Copy word for word each line from the one that has "(484, 149) = (606, 532): none -> pink wallet" to the last line of the records, with no other lines.
------ Records shown
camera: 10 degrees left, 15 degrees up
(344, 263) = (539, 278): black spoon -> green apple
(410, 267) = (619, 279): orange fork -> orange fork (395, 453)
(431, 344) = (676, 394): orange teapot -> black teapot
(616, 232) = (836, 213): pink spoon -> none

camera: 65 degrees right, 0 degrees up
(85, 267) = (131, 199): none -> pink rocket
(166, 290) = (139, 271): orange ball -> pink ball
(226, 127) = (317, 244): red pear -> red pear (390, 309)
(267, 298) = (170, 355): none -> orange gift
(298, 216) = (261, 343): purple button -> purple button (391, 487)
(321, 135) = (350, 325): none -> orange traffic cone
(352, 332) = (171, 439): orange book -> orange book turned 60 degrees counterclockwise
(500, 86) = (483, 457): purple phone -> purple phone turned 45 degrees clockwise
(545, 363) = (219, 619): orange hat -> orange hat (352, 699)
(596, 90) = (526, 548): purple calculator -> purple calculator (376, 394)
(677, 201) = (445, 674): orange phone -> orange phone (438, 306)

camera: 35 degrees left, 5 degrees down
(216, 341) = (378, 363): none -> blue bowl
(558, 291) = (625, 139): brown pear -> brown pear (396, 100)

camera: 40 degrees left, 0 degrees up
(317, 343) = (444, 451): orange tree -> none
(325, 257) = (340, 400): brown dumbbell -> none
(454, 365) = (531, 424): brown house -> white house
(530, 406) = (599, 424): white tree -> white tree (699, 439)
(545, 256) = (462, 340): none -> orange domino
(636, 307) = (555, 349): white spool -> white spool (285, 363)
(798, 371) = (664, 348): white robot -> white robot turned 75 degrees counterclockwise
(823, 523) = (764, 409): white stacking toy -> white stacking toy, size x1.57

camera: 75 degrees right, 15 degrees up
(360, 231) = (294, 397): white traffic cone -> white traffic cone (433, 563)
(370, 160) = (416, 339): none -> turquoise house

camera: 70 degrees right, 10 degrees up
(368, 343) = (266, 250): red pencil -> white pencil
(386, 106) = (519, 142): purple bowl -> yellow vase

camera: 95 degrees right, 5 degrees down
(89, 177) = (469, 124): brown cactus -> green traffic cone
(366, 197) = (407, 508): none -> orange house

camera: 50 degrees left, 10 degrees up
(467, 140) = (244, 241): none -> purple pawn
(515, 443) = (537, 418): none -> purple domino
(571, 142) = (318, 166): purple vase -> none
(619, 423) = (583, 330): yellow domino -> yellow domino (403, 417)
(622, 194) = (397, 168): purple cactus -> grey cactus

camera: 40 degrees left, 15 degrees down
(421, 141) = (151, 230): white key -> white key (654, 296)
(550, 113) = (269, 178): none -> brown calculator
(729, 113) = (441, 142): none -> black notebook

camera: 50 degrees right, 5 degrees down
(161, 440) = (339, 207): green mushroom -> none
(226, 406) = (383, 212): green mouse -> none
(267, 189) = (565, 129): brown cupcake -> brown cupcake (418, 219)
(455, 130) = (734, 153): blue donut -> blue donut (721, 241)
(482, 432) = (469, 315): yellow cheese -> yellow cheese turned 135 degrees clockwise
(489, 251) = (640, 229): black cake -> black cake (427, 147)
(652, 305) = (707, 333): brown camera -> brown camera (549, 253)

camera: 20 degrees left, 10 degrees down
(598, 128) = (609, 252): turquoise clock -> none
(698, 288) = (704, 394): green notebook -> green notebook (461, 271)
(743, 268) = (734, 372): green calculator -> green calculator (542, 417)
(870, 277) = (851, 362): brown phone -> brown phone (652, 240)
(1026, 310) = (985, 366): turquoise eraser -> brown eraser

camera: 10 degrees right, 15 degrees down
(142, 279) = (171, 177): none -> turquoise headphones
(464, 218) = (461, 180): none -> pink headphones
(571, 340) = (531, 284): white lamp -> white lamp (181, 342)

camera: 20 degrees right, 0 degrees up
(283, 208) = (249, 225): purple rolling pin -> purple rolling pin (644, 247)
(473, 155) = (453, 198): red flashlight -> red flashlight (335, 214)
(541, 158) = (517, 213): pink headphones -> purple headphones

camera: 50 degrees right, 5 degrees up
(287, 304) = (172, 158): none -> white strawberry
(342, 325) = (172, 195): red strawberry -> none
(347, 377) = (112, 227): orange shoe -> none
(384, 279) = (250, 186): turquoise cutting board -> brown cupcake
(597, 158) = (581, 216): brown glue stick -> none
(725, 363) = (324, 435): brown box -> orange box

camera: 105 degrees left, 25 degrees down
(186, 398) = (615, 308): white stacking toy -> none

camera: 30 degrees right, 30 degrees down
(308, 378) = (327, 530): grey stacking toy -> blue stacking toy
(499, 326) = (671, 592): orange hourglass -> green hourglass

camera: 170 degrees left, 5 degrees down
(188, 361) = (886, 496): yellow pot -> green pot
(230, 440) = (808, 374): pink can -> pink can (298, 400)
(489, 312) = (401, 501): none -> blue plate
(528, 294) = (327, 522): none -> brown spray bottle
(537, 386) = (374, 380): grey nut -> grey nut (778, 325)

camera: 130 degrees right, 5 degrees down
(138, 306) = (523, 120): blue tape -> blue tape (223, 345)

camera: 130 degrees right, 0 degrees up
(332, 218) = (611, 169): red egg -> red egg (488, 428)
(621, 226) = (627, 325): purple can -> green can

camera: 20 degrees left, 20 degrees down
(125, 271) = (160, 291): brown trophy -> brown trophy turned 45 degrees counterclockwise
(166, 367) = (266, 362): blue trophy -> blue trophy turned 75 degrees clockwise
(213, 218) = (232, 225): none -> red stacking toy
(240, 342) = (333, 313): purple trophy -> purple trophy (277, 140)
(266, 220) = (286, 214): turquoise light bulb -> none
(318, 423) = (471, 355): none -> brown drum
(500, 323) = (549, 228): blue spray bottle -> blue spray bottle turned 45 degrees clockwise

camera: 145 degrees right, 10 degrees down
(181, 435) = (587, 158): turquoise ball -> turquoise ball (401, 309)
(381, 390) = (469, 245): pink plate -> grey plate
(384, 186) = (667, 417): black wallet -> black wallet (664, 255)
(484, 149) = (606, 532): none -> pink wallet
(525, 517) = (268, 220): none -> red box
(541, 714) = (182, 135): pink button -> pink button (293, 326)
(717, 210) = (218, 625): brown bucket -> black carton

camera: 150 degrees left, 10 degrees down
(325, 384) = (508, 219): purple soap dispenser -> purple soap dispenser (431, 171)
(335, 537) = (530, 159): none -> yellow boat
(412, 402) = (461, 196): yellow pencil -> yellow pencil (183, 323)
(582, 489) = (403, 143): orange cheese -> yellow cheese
------------
● **Answer to this task**:
(484, 149) = (606, 532): none -> pink wallet
(525, 517) = (268, 220): none -> red box
(541, 714) = (182, 135): pink button -> pink button (293, 326)
(717, 210) = (218, 625): brown bucket -> black carton

camera: 150 degrees left, 10 degrees down
(325, 384) = (508, 219): purple soap dispenser -> purple soap dispenser (431, 171)
(335, 537) = (530, 159): none -> yellow boat
(412, 402) = (461, 196): yellow pencil -> yellow pencil (183, 323)
(582, 489) = (403, 143): orange cheese -> yellow cheese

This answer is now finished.